_EXERCISE INSTRUCTIONS_
Rewrite the records below, swapping every "clear glass vase" for "clear glass bottle" and leaving everything else as it is. Omit the pictures from your answer.

_Saved entries_

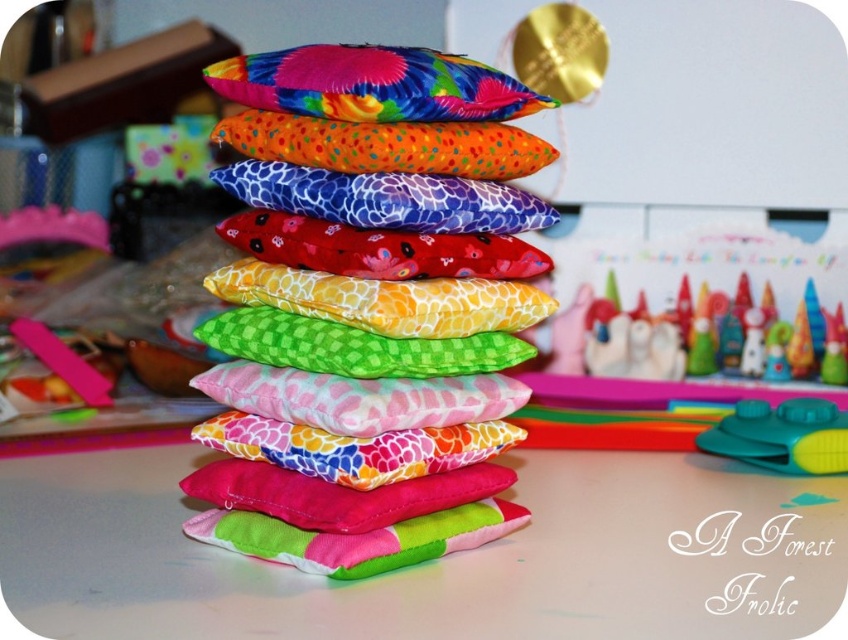
You are organizing a display of pillows and need to place a new pillow between the vibrant fabric pillows at center and the multicolored fabric pillow at upper center. Based on their positions, which side should you place the new pillow to ensure it aligns with the existing arrangement?

The vibrant fabric pillows at center is to the left of the multicolored fabric pillow at upper center, so you should place the new pillow to the right of the vibrant fabric pillows at center and to the left of the multicolored fabric pillow at upper center to maintain alignment.

Consider the image. You are organizing a display of pillows and need to place them in order from largest to smallest. Given the vibrant fabric pillows at center and the multicolored fabric pillow at upper center, which one should you place first in the sequence?

The vibrant fabric pillows at center should be placed first in the sequence because it is bigger than the multicolored fabric pillow at upper center.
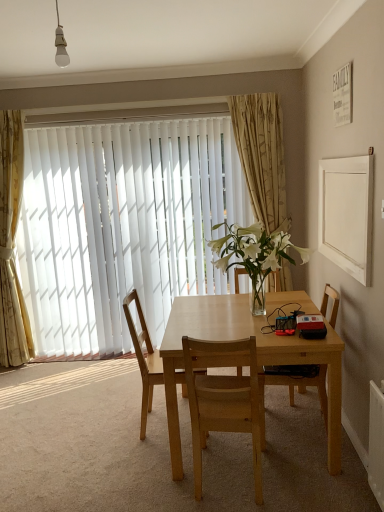
Question: Is light wood chair at center, the first chair when ordered from left to right, wider than white matte frame at upper right?

Choices:
 (A) no
 (B) yes

Answer: (B)

Question: From the image's perspective, is light wood chair at center, placed as the 3th chair when sorted from right to left, above white matte frame at upper right?

Choices:
 (A) no
 (B) yes

Answer: (A)

Question: Can you confirm if light wood chair at center, placed as the 3th chair when sorted from right to left, is taller than white matte frame at upper right?

Choices:
 (A) yes
 (B) no

Answer: (A)

Question: Is light wood chair at center, placed as the 3th chair when sorted from right to left, looking in the opposite direction of white matte frame at upper right?

Choices:
 (A) yes
 (B) no

Answer: (B)

Question: Is light wood chair at center, placed as the 3th chair when sorted from right to left, behind white matte frame at upper right?

Choices:
 (A) yes
 (B) no

Answer: (A)

Question: Is light wood chair at center, placed as the 3th chair when sorted from right to left, smaller than white matte frame at upper right?

Choices:
 (A) yes
 (B) no

Answer: (B)

Question: Considering the relative sizes of white matte frame at upper right and clear glass vase at center in the image provided, is white matte frame at upper right shorter than clear glass vase at center?

Choices:
 (A) yes
 (B) no

Answer: (B)

Question: Is white matte frame at upper right positioned behind clear glass vase at center?

Choices:
 (A) no
 (B) yes

Answer: (A)

Question: Is white matte frame at upper right outside clear glass vase at center?

Choices:
 (A) no
 (B) yes

Answer: (B)

Question: From a real-world perspective, is white matte frame at upper right on clear glass vase at center?

Choices:
 (A) no
 (B) yes

Answer: (B)

Question: Is white matte frame at upper right not near clear glass vase at center?

Choices:
 (A) yes
 (B) no

Answer: (B)

Question: Is white matte frame at upper right placed right next to clear glass vase at center?

Choices:
 (A) no
 (B) yes

Answer: (A)

Question: Is clear glass vase at center positioned behind light brown wood chair at center, the second chair from the left?

Choices:
 (A) yes
 (B) no

Answer: (A)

_RESULT OF THE TASK_
You are organizing a display of pillows and need to place a new pillow between the vibrant fabric pillows at center and the multicolored fabric pillow at upper center. Based on their positions, which side should you place the new pillow to ensure it aligns with the existing arrangement?

The vibrant fabric pillows at center is to the left of the multicolored fabric pillow at upper center, so you should place the new pillow to the right of the vibrant fabric pillows at center and to the left of the multicolored fabric pillow at upper center to maintain alignment.

Consider the image. You are organizing a display of pillows and need to place them in order from largest to smallest. Given the vibrant fabric pillows at center and the multicolored fabric pillow at upper center, which one should you place first in the sequence?

The vibrant fabric pillows at center should be placed first in the sequence because it is bigger than the multicolored fabric pillow at upper center.
Question: Is light wood chair at center, the first chair when ordered from left to right, wider than white matte frame at upper right?

Choices:
 (A) no
 (B) yes

Answer: (B)

Question: From the image's perspective, is light wood chair at center, placed as the 3th chair when sorted from right to left, above white matte frame at upper right?

Choices:
 (A) no
 (B) yes

Answer: (A)

Question: Can you confirm if light wood chair at center, placed as the 3th chair when sorted from right to left, is taller than white matte frame at upper right?

Choices:
 (A) yes
 (B) no

Answer: (A)

Question: Is light wood chair at center, placed as the 3th chair when sorted from right to left, looking in the opposite direction of white matte frame at upper right?

Choices:
 (A) yes
 (B) no

Answer: (B)

Question: Is light wood chair at center, placed as the 3th chair when sorted from right to left, behind white matte frame at upper right?

Choices:
 (A) yes
 (B) no

Answer: (A)

Question: Is light wood chair at center, placed as the 3th chair when sorted from right to left, smaller than white matte frame at upper right?

Choices:
 (A) yes
 (B) no

Answer: (B)

Question: Considering the relative sizes of white matte frame at upper right and clear glass bottle at center in the image provided, is white matte frame at upper right shorter than clear glass bottle at center?

Choices:
 (A) yes
 (B) no

Answer: (B)

Question: Is white matte frame at upper right positioned behind clear glass bottle at center?

Choices:
 (A) no
 (B) yes

Answer: (A)

Question: Is white matte frame at upper right outside clear glass bottle at center?

Choices:
 (A) no
 (B) yes

Answer: (B)

Question: From a real-world perspective, is white matte frame at upper right on clear glass bottle at center?

Choices:
 (A) no
 (B) yes

Answer: (B)

Question: Is white matte frame at upper right not near clear glass bottle at center?

Choices:
 (A) yes
 (B) no

Answer: (B)

Question: Is white matte frame at upper right placed right next to clear glass bottle at center?

Choices:
 (A) no
 (B) yes

Answer: (A)

Question: Is clear glass bottle at center positioned behind light brown wood chair at center, the second chair from the left?

Choices:
 (A) yes
 (B) no

Answer: (A)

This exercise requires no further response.